Exercise instructions: All lines from the one containing "(538, 148) = (533, 219): green" down to the one containing "camera: 35 degrees left, 0 degrees up", both ends included, are to be given again exactly; omit the rest of the listing below.
Start of Block
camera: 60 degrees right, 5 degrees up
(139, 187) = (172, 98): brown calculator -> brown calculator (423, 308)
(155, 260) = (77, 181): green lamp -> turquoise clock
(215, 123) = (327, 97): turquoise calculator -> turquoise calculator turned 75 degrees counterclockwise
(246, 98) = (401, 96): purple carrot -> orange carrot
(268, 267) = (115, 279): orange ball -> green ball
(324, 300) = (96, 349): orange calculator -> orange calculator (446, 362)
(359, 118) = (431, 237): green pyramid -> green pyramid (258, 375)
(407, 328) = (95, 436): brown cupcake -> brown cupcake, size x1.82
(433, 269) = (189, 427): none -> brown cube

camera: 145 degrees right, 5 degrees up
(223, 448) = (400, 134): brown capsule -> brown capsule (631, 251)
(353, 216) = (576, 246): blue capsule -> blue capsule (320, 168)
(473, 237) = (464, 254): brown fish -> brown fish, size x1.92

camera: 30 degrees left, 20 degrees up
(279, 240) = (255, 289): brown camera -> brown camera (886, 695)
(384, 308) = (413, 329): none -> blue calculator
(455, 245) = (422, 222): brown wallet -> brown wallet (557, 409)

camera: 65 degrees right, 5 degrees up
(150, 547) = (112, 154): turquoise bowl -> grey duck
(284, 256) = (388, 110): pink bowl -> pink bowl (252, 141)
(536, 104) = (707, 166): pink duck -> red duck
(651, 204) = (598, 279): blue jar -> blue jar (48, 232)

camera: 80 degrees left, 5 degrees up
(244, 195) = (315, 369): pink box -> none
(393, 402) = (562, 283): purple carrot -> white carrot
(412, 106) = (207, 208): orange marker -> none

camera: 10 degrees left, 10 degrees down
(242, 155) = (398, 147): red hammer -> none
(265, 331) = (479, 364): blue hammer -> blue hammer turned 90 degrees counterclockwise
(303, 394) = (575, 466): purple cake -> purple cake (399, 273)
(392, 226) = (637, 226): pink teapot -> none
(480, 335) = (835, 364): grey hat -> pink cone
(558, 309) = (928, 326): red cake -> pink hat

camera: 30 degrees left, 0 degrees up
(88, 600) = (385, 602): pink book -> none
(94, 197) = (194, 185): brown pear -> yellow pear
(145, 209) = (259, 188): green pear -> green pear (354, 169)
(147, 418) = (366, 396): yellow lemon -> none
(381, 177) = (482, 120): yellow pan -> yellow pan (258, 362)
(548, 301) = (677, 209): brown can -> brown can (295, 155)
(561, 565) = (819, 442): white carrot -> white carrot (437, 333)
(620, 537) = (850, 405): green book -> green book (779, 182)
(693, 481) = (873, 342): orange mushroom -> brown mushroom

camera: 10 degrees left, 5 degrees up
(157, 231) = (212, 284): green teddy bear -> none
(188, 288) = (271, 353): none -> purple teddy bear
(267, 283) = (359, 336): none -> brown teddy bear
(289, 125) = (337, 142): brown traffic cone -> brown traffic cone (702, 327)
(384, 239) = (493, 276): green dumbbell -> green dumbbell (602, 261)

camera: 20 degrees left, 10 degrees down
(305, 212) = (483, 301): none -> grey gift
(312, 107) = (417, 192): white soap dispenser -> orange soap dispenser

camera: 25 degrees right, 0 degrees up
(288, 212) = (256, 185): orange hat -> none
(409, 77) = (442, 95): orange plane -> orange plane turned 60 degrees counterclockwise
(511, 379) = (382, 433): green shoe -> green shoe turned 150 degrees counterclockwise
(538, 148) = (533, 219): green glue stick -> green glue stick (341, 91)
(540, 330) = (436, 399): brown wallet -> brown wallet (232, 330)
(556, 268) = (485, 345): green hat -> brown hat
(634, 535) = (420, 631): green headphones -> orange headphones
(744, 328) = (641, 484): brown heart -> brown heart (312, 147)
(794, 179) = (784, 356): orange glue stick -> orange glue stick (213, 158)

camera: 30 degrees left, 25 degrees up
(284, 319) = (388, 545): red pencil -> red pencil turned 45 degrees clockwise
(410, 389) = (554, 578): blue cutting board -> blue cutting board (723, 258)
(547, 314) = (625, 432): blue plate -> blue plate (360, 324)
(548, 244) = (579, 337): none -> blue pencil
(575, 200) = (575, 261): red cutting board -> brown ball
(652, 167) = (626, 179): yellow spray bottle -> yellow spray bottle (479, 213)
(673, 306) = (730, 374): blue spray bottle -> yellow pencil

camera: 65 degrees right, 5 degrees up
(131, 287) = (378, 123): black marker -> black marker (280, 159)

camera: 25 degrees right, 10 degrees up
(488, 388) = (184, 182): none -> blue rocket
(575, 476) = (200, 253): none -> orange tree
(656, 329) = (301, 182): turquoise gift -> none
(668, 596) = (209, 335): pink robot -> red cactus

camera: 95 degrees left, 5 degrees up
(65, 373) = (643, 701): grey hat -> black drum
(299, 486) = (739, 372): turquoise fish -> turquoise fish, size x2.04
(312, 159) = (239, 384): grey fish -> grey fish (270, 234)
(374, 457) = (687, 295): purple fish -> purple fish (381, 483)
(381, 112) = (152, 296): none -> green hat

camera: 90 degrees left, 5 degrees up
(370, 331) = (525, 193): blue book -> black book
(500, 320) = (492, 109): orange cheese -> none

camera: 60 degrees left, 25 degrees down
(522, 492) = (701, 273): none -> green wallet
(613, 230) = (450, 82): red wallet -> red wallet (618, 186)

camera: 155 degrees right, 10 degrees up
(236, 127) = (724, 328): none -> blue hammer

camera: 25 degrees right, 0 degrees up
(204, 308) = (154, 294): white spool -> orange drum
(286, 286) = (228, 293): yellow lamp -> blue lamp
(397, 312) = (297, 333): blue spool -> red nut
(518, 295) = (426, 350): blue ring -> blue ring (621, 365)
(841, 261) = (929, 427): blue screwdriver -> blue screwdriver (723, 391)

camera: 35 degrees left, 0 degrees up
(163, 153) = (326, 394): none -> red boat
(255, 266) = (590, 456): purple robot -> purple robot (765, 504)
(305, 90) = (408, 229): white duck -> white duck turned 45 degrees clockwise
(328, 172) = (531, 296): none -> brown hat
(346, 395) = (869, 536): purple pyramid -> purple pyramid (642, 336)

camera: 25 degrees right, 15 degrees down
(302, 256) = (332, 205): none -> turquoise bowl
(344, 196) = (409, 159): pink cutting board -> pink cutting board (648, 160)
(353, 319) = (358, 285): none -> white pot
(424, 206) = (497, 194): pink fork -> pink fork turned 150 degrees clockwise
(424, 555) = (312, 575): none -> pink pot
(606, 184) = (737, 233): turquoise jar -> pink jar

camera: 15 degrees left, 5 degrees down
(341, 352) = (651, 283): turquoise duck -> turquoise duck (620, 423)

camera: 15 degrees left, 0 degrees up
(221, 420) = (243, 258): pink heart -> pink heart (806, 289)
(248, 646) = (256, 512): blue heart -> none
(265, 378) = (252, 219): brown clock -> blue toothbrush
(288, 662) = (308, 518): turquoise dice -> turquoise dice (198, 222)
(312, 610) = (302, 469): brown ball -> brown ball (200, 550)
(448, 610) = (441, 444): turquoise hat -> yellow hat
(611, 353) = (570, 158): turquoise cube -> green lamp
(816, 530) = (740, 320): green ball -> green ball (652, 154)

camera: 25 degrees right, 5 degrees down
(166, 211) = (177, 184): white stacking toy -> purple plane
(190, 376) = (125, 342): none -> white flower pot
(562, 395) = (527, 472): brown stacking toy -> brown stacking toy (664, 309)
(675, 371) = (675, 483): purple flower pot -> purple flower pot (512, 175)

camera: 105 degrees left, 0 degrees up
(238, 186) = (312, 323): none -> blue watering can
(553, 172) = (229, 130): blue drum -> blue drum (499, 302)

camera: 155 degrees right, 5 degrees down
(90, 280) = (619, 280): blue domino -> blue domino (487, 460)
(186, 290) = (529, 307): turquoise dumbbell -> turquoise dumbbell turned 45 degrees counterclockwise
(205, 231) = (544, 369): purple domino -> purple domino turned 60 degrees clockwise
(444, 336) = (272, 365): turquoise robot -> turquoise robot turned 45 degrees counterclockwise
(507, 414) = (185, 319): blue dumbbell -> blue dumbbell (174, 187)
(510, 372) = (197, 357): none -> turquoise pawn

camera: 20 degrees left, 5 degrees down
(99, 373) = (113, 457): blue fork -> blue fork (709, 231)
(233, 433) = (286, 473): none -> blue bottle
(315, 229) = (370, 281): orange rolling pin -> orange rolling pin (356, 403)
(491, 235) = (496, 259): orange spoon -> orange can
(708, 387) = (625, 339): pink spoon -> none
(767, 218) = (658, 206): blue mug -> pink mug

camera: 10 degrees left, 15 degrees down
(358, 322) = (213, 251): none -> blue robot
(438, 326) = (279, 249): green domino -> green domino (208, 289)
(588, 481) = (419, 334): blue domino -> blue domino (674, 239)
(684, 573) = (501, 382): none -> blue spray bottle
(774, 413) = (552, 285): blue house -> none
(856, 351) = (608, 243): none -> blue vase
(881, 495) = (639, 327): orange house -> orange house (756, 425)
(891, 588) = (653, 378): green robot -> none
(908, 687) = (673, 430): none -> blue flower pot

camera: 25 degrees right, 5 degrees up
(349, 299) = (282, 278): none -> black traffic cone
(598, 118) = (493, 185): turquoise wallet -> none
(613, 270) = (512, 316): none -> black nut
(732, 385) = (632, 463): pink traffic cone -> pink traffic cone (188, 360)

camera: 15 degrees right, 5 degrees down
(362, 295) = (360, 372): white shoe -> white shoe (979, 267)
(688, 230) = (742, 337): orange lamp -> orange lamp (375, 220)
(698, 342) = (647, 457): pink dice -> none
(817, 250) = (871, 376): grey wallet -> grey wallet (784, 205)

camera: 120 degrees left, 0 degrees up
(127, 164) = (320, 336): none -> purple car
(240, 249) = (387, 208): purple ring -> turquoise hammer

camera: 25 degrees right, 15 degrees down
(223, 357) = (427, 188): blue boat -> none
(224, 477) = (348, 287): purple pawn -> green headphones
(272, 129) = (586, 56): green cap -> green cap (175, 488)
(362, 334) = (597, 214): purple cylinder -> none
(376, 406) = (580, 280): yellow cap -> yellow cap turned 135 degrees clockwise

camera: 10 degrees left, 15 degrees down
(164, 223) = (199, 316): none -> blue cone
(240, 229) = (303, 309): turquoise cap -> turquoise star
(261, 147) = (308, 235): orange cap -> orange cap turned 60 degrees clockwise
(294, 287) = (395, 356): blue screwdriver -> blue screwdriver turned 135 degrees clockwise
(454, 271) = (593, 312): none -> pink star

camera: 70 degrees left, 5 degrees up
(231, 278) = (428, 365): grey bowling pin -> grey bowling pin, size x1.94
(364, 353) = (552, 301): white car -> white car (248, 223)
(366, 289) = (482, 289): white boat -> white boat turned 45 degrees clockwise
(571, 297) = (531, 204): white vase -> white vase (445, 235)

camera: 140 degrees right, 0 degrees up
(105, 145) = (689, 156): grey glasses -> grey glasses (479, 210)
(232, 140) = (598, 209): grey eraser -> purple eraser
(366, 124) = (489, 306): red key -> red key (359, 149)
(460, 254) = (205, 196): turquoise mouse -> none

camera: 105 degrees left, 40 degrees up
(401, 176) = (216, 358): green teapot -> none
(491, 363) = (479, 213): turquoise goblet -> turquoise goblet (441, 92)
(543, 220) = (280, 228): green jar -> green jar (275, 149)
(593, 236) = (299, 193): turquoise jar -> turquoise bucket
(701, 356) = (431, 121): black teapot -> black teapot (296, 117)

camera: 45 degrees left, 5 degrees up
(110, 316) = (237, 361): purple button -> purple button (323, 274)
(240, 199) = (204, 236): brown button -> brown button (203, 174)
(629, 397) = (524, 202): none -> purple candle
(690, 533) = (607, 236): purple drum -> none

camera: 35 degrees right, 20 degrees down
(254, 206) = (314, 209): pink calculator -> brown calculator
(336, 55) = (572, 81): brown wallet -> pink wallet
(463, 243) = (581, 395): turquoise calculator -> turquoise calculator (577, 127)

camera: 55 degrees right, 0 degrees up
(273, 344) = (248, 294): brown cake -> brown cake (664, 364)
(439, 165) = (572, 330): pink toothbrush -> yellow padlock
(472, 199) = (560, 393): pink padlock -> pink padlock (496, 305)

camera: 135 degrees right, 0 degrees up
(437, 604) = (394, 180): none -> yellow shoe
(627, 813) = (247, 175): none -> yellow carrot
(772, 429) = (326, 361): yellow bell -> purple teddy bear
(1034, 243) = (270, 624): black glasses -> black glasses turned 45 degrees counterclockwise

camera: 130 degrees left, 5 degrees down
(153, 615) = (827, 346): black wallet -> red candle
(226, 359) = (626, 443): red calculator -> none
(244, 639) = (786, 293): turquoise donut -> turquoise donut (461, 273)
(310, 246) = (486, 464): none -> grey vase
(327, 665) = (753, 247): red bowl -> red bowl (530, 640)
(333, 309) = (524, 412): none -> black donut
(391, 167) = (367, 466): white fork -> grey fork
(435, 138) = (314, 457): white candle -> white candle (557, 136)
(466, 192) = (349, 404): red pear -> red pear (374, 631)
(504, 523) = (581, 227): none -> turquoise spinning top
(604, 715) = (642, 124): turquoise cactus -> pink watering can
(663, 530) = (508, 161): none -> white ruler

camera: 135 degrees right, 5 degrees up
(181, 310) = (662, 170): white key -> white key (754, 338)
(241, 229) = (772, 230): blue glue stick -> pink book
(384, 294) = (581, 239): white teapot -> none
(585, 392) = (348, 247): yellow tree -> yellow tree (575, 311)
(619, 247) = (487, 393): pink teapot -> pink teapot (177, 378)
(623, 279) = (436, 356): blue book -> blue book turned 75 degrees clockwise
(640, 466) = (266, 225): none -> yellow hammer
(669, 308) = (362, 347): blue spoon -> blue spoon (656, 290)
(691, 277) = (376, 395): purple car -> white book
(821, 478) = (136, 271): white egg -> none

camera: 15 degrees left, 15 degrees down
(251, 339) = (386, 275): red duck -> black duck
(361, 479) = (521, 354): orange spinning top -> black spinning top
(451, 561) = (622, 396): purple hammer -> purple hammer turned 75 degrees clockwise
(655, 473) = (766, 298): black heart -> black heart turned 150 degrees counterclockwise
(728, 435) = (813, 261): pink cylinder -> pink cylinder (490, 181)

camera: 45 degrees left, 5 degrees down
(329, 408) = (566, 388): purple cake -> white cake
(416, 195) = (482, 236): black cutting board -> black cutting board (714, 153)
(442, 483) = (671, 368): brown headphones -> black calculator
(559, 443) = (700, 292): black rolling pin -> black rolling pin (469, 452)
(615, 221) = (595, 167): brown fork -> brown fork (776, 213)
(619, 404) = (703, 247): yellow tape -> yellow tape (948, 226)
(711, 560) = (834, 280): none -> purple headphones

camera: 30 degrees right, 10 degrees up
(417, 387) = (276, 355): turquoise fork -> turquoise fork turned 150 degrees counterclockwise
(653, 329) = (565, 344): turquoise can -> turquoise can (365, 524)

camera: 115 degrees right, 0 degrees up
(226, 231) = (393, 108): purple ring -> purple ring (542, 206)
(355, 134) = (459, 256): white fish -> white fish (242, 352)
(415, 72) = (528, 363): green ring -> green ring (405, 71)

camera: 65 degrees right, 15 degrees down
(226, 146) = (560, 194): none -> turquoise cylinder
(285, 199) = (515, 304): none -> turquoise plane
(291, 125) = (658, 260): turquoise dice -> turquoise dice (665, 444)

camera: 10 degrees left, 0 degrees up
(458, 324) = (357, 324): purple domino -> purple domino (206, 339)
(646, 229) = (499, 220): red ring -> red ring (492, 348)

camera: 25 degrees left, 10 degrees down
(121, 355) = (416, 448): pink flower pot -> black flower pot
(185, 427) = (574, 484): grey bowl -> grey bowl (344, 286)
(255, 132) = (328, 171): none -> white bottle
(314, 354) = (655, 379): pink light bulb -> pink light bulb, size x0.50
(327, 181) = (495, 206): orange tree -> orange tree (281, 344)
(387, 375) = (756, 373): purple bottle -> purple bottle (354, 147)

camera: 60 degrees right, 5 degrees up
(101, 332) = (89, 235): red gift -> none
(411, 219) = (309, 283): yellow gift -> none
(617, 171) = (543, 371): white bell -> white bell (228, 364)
End of Block
Exercise response:
(538, 148) = (533, 219): green glue stick -> green glue stick (341, 91)
(540, 330) = (436, 399): brown wallet -> brown wallet (232, 330)
(556, 268) = (485, 345): green hat -> brown hat
(634, 535) = (420, 631): green headphones -> orange headphones
(744, 328) = (641, 484): brown heart -> brown heart (312, 147)
(794, 179) = (784, 356): orange glue stick -> orange glue stick (213, 158)

camera: 30 degrees left, 25 degrees up
(284, 319) = (388, 545): red pencil -> red pencil turned 45 degrees clockwise
(410, 389) = (554, 578): blue cutting board -> blue cutting board (723, 258)
(547, 314) = (625, 432): blue plate -> blue plate (360, 324)
(548, 244) = (579, 337): none -> blue pencil
(575, 200) = (575, 261): red cutting board -> brown ball
(652, 167) = (626, 179): yellow spray bottle -> yellow spray bottle (479, 213)
(673, 306) = (730, 374): blue spray bottle -> yellow pencil

camera: 65 degrees right, 5 degrees up
(131, 287) = (378, 123): black marker -> black marker (280, 159)

camera: 25 degrees right, 10 degrees up
(488, 388) = (184, 182): none -> blue rocket
(575, 476) = (200, 253): none -> orange tree
(656, 329) = (301, 182): turquoise gift -> none
(668, 596) = (209, 335): pink robot -> red cactus

camera: 95 degrees left, 5 degrees up
(65, 373) = (643, 701): grey hat -> black drum
(299, 486) = (739, 372): turquoise fish -> turquoise fish, size x2.04
(312, 159) = (239, 384): grey fish -> grey fish (270, 234)
(374, 457) = (687, 295): purple fish -> purple fish (381, 483)
(381, 112) = (152, 296): none -> green hat

camera: 90 degrees left, 5 degrees up
(370, 331) = (525, 193): blue book -> black book
(500, 320) = (492, 109): orange cheese -> none

camera: 60 degrees left, 25 degrees down
(522, 492) = (701, 273): none -> green wallet
(613, 230) = (450, 82): red wallet -> red wallet (618, 186)

camera: 155 degrees right, 10 degrees up
(236, 127) = (724, 328): none -> blue hammer

camera: 25 degrees right, 0 degrees up
(204, 308) = (154, 294): white spool -> orange drum
(286, 286) = (228, 293): yellow lamp -> blue lamp
(397, 312) = (297, 333): blue spool -> red nut
(518, 295) = (426, 350): blue ring -> blue ring (621, 365)
(841, 261) = (929, 427): blue screwdriver -> blue screwdriver (723, 391)

camera: 35 degrees left, 0 degrees up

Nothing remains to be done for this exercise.